──────── EXTRACTED RECORDS ────────
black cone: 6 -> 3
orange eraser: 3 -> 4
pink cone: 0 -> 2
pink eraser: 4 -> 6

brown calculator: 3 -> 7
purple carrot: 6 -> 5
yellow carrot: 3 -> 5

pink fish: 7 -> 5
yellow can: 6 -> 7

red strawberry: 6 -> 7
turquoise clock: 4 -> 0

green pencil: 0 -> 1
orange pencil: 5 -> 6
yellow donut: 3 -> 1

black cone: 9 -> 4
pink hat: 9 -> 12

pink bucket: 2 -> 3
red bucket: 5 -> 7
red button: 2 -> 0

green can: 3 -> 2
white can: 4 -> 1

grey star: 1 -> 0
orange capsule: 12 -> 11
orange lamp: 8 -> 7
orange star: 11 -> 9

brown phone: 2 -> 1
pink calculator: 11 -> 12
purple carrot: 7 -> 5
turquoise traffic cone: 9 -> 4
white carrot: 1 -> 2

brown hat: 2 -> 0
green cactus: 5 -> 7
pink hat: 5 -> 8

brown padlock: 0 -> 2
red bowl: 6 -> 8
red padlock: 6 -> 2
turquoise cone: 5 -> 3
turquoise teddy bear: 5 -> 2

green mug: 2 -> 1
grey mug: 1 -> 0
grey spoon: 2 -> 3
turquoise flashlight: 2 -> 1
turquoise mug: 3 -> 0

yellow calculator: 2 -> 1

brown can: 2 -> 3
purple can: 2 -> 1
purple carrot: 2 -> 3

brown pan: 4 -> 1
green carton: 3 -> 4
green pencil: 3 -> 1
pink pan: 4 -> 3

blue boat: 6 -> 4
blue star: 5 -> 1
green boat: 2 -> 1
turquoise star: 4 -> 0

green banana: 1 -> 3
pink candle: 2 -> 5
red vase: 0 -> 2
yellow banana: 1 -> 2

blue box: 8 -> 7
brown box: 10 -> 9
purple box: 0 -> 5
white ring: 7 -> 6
────────
Among these entries, how many lines include the string "pink"? Reply with the number by itself.

# TASK SOLUTION
9